• [Supplied records]
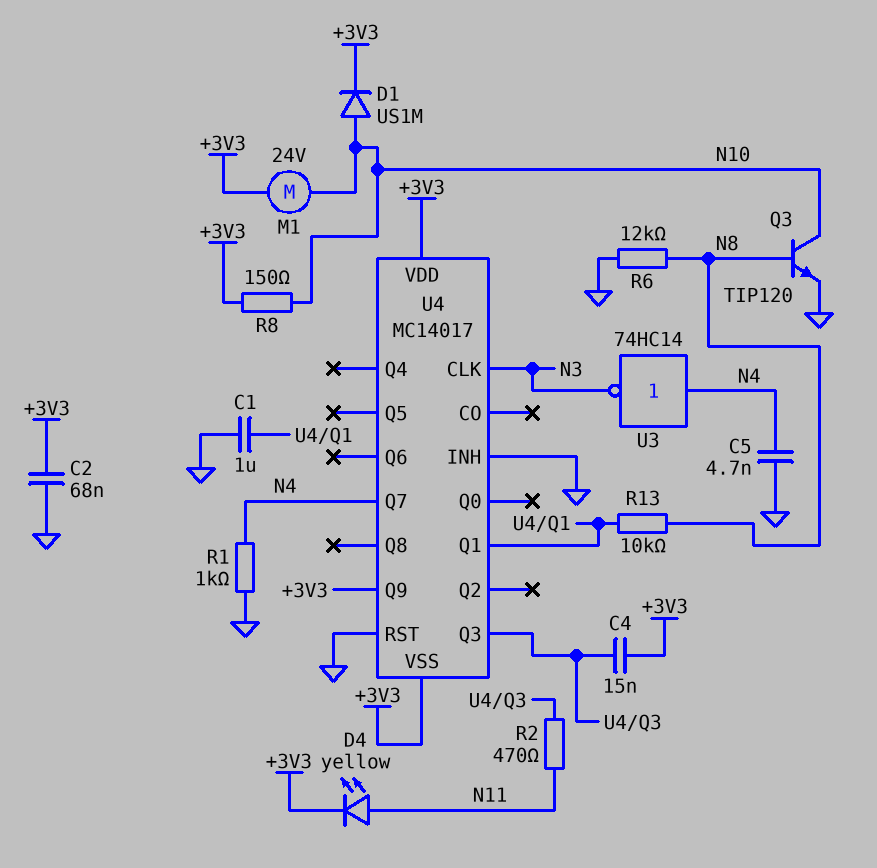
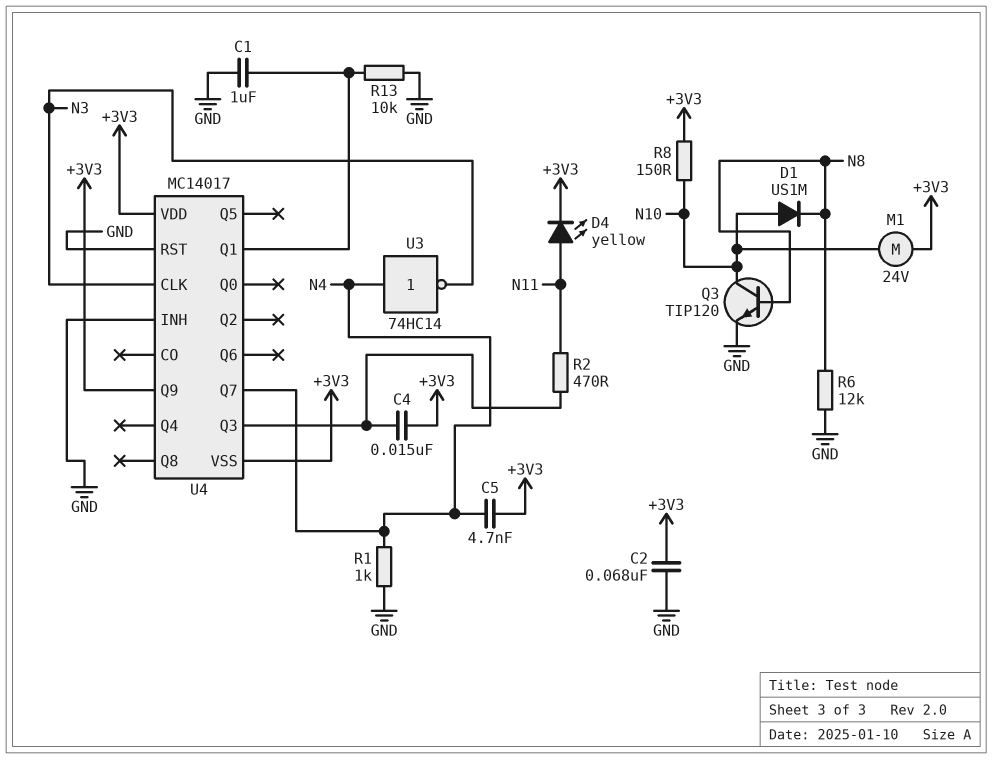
C5: 4.7nF (GND, N4) -> 4.7nF (+3V3, N4)
D1: diode US1M (A N10, K +3V3) -> diode US1M (A N10, K N8)
R13: 10k (N8, U4/Q1) -> 10k (GND, U4/Q1)

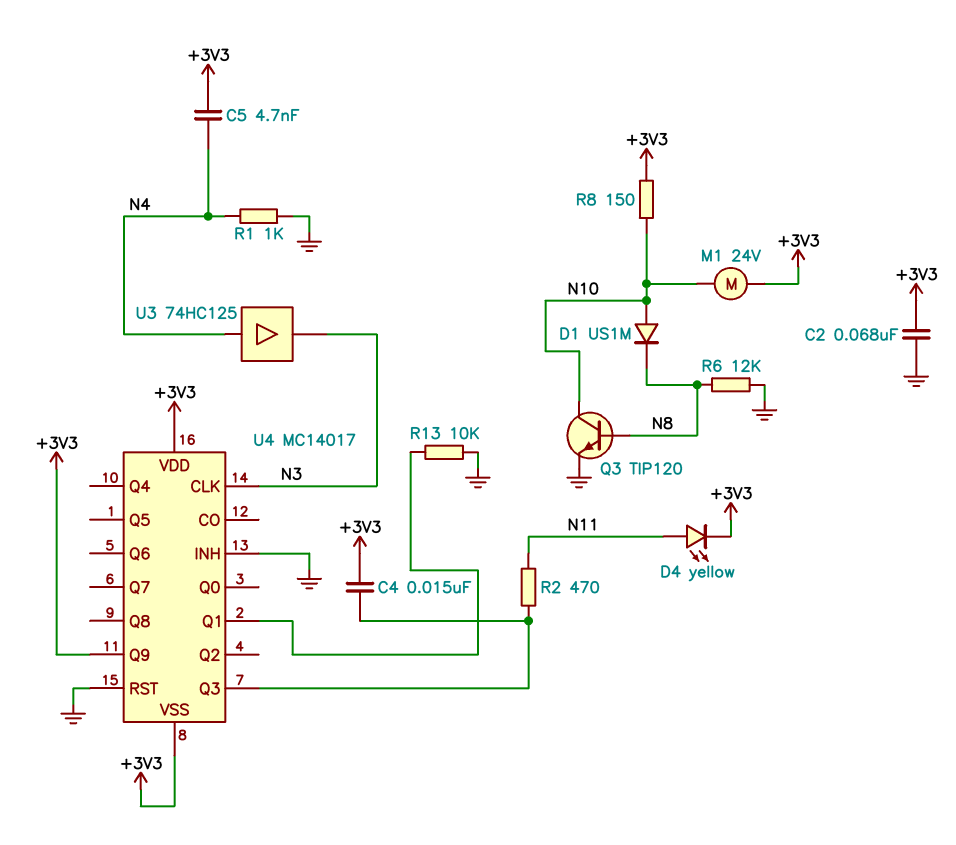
C1: 1uF (GND, U4/Q1) -> none
U3: NOT 74HC14 (in N4, out N3) -> buffer 74HC125 (in N4, out N3)
U4 pin Q7: N4 -> none

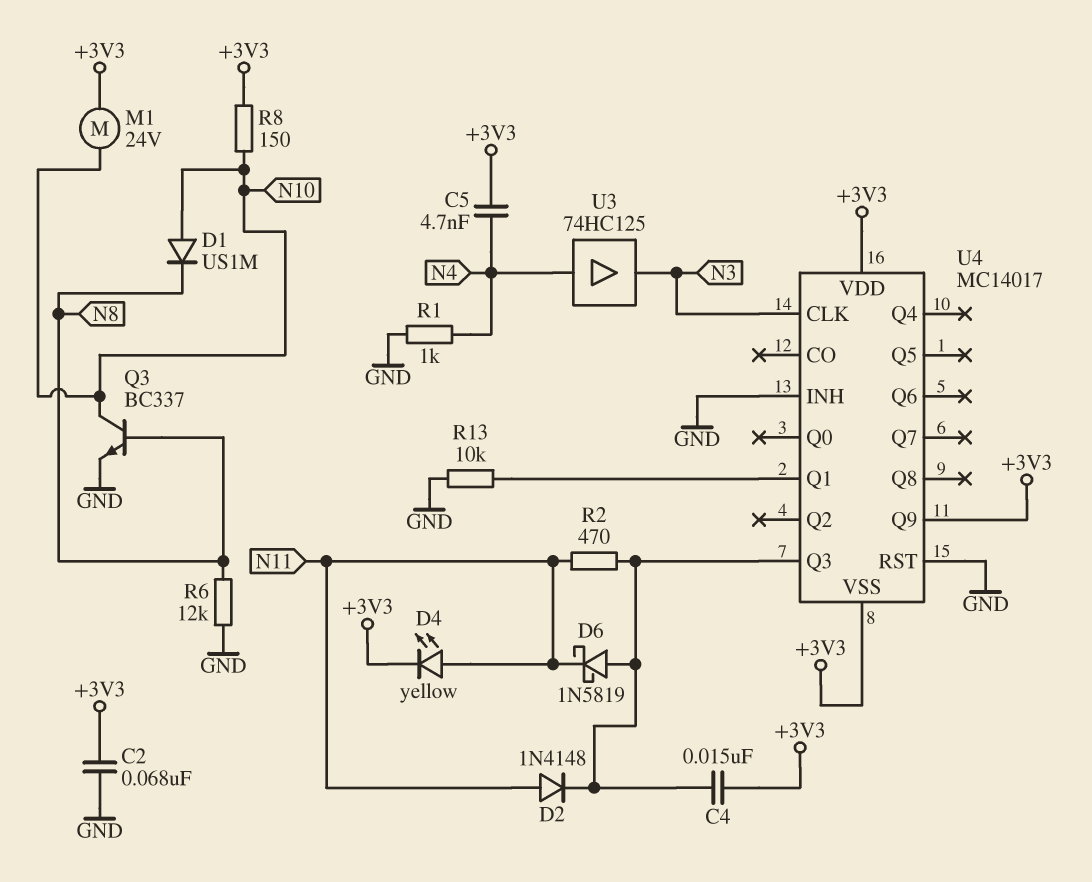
D2: none -> diode 1N4148 (A N11, K U4/Q3)
D6: none -> schottky 1N5819 (A U4/Q3, K N11)
Q3: NPN TIP120 (B N8, C N10, E GND) -> NPN BC337 (B N8, C N10, E GND)

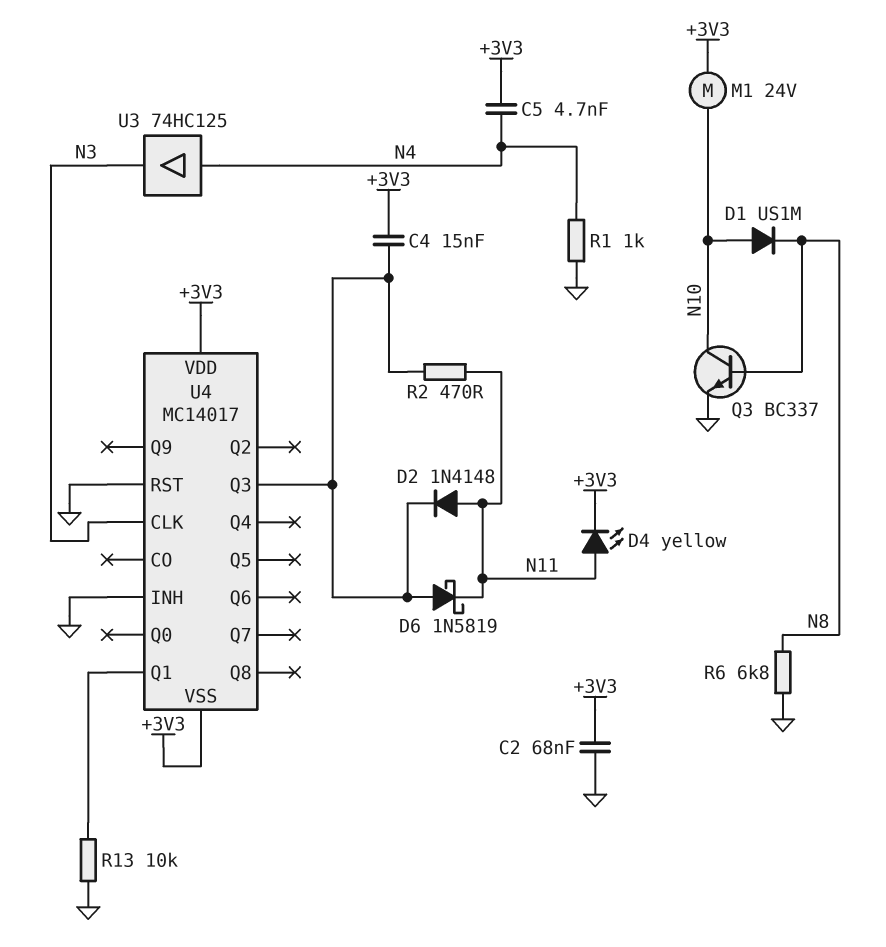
R6: 12k (GND, N8) -> 6.8k (GND, N8)
R8: 150 (+3V3, N10) -> none
U4 pin Q9: +3V3 -> none

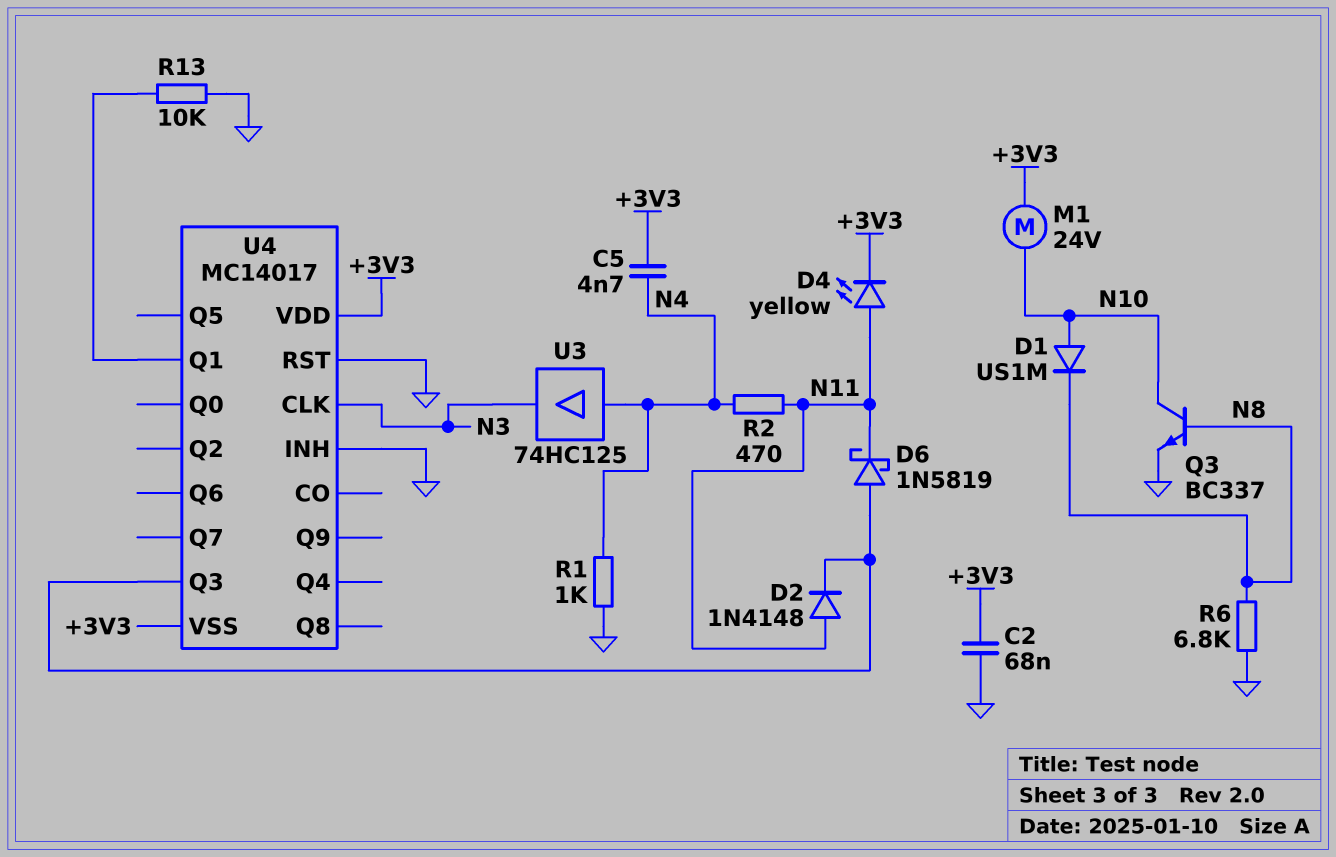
C4: 15nF (+3V3, U4/Q3) -> none
R2: 470 (N11, U4/Q3) -> 470 (N4, N11)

• [Problem] Exclude the pictures, then write out every record exactly as it stands.

• [Finished exercise]
C5: 4.7nF (GND, N4) -> 4.7nF (+3V3, N4)
D1: diode US1M (A N10, K +3V3) -> diode US1M (A N10, K N8)
R13: 10k (N8, U4/Q1) -> 10k (GND, U4/Q1)

C1: 1uF (GND, U4/Q1) -> none
U3: NOT 74HC14 (in N4, out N3) -> buffer 74HC125 (in N4, out N3)
U4 pin Q7: N4 -> none

D2: none -> diode 1N4148 (A N11, K U4/Q3)
D6: none -> schottky 1N5819 (A U4/Q3, K N11)
Q3: NPN TIP120 (B N8, C N10, E GND) -> NPN BC337 (B N8, C N10, E GND)

R6: 12k (GND, N8) -> 6.8k (GND, N8)
R8: 150 (+3V3, N10) -> none
U4 pin Q9: +3V3 -> none

C4: 15nF (+3V3, U4/Q3) -> none
R2: 470 (N11, U4/Q3) -> 470 (N4, N11)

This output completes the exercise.